##### RAW RECORDS #####

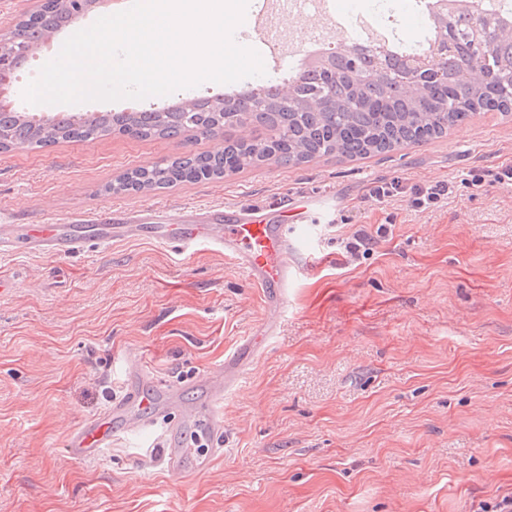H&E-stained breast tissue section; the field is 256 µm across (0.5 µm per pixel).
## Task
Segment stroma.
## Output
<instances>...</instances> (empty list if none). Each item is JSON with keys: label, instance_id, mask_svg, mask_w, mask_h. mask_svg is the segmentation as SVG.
<instances>
[{"label": "stroma", "instance_id": "obj_1", "mask_svg": "<svg viewBox=\"0 0 512 512\" xmlns=\"http://www.w3.org/2000/svg\"><path fill=\"white\" fill-rule=\"evenodd\" d=\"M219 140L127 135L0 151V222L101 208L226 206L294 221L280 329L225 399L224 452L171 473L165 425L95 459L68 433L122 392L126 361L167 382L221 364L268 316L223 252L130 236L70 257L0 254V512H480L512 496V113L380 155L268 160L221 179L106 193L125 172ZM399 181L383 201L377 182ZM447 183V206L412 205ZM351 258L344 242L376 234Z\"/></svg>", "mask_w": 512, "mask_h": 512}]
</instances>
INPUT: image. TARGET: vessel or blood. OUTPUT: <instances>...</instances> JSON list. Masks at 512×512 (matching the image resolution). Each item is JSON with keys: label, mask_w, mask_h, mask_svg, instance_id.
I'll return each instance as SVG.
<instances>
[{"label": "vessel or blood", "mask_w": 512, "mask_h": 512, "mask_svg": "<svg viewBox=\"0 0 512 512\" xmlns=\"http://www.w3.org/2000/svg\"><path fill=\"white\" fill-rule=\"evenodd\" d=\"M292 231L291 224H271L262 214L246 217L220 206L209 208L199 220L185 211L162 219L151 210L111 209L71 217L63 224H0V251L65 256L85 244H107L136 232L160 245L176 244L185 252L206 245L223 251L242 268L261 288L266 306L279 312L301 263ZM277 328V321L267 322L191 387L154 378L144 362L131 364L123 396L71 432L65 442L68 454L76 459L101 456L117 433L136 434L164 419L168 422L165 453L169 470L176 474L206 471L213 457L223 451L224 398L228 392L241 389L244 363ZM190 390L197 391L198 396L188 404L184 396ZM197 438L207 442L206 452L196 451L193 441Z\"/></svg>", "instance_id": "1"}]
</instances>
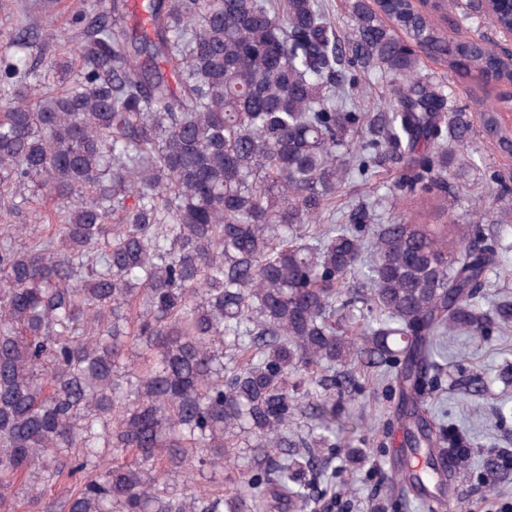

#####

Repeat the material exactly as it reads, without any of its pictures.

WRITTEN SOLUTION.
H&E-stained breast tissue section; the field is 256 µm across (0.5 µm per pixel).
## Task
Segment stroma.
## Output
<instances>...</instances> (empty list if none). Each item is JSON with keys: label, instance_id, mask_svg, mask_w, mask_h. mask_svg is the segmentation as SVG.
<instances>
[{"label": "stroma", "instance_id": "obj_1", "mask_svg": "<svg viewBox=\"0 0 512 512\" xmlns=\"http://www.w3.org/2000/svg\"><path fill=\"white\" fill-rule=\"evenodd\" d=\"M219 140L127 135L0 151V222L101 208L226 206L294 221L280 329L225 399L224 452L171 473L165 425L95 459L68 433L122 392L126 361L167 382L221 364L268 316L223 252L130 236L70 257L0 254V512H480L512 496V113L380 155L268 160L221 179L106 193L125 172ZM399 181L383 201L377 182ZM447 183V206L412 205ZM351 258L344 242L376 234Z\"/></svg>", "mask_w": 512, "mask_h": 512}]
</instances>
INPUT: image. TARGET: vessel or blood. OUTPUT: <instances>...</instances> JSON list. Masks at 512×512 (matching the image resolution). Each item is JSON with keys: label, mask_w, mask_h, mask_svg, instance_id.
I'll return each instance as SVG.
<instances>
[{"label": "vessel or blood", "mask_w": 512, "mask_h": 512, "mask_svg": "<svg viewBox=\"0 0 512 512\" xmlns=\"http://www.w3.org/2000/svg\"><path fill=\"white\" fill-rule=\"evenodd\" d=\"M292 231L291 224H271L262 214L246 217L220 206L209 208L199 220L185 211L162 219L151 210L111 209L71 217L63 224H0V251L65 256L85 244H107L136 232L160 245L176 244L185 252L206 245L223 251L242 268L261 288L266 306L279 312L301 263ZM277 328V321L267 322L191 387L154 378L144 362L131 364L123 396L71 432L65 442L68 454L76 459L101 456L117 433L136 434L164 419L168 422L165 453L169 470L176 474L206 471L213 457L223 451L224 398L228 392L241 389L244 363ZM190 390L197 391L198 396L188 404L184 396ZM197 438L207 442L206 452L196 451L193 441Z\"/></svg>", "instance_id": "1"}]
</instances>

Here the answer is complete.